**Task to carry out:** Report the number of lines below in which the word "camera" occurs. Nothing else is needed.

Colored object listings
..............................

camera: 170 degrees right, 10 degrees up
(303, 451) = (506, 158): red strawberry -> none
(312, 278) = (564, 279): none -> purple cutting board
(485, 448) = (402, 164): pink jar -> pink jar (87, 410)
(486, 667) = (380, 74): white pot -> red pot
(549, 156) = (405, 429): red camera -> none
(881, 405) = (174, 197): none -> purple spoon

..............................

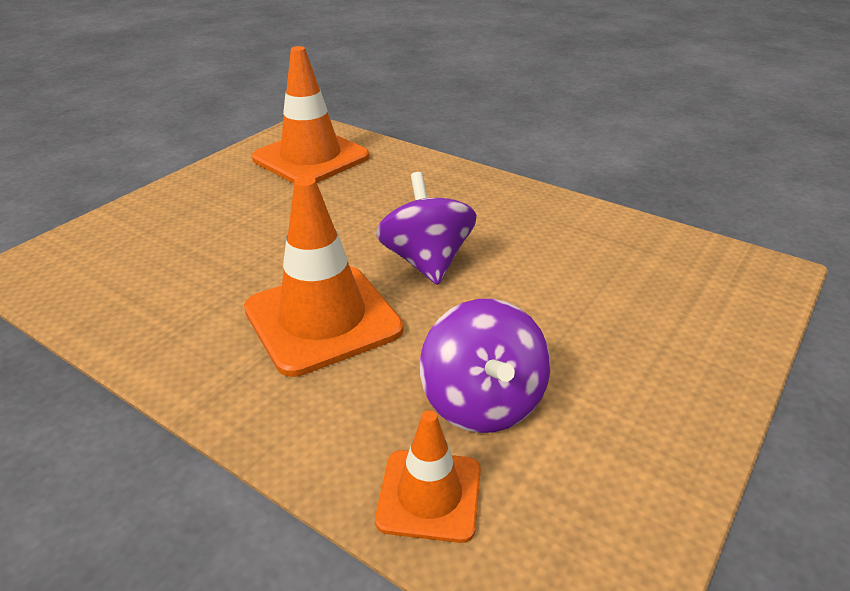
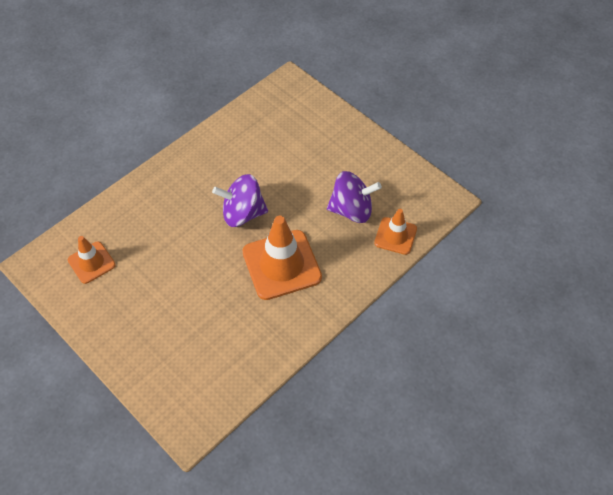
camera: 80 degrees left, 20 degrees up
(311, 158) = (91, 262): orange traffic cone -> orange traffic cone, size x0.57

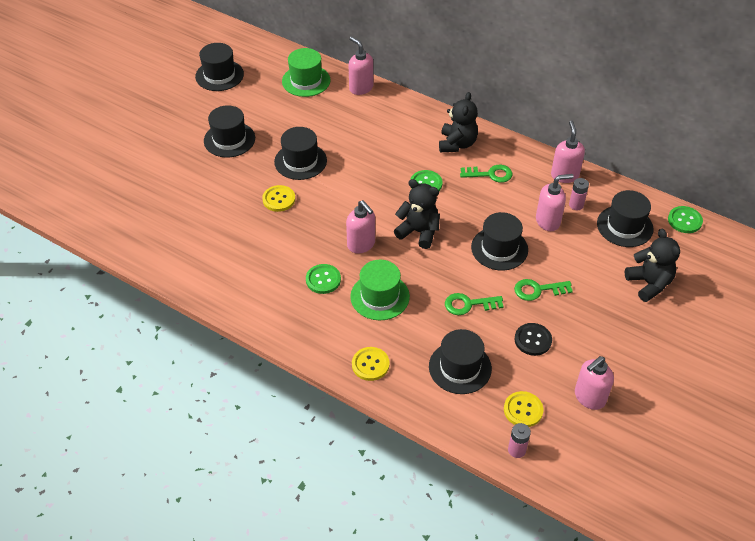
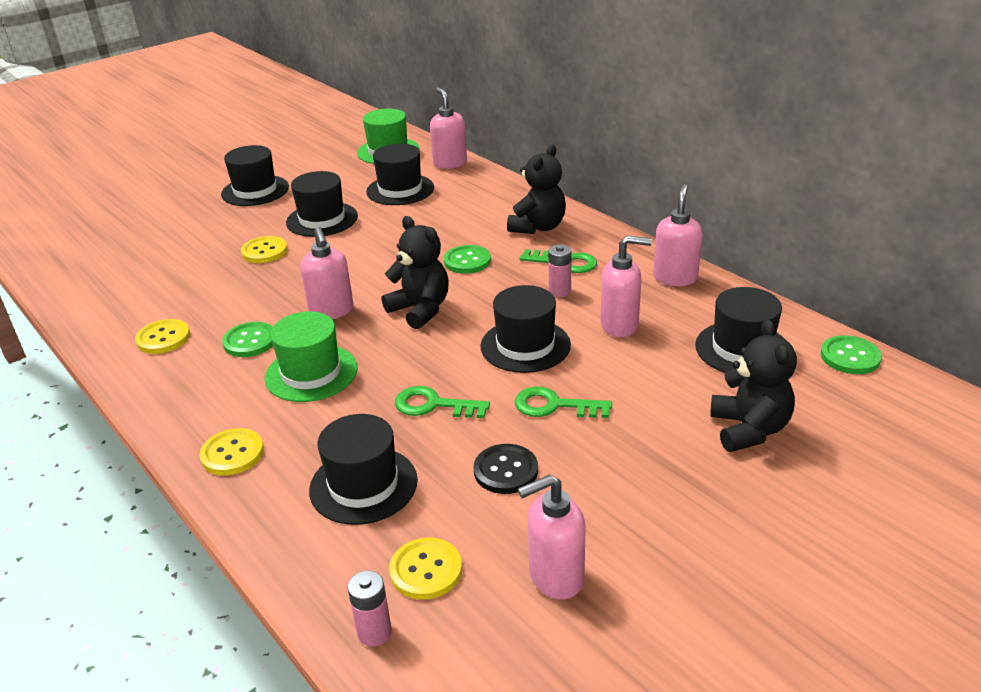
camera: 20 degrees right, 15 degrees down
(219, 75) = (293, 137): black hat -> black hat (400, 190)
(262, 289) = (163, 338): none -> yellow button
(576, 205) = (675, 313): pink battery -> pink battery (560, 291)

..............................

**Answer:** 4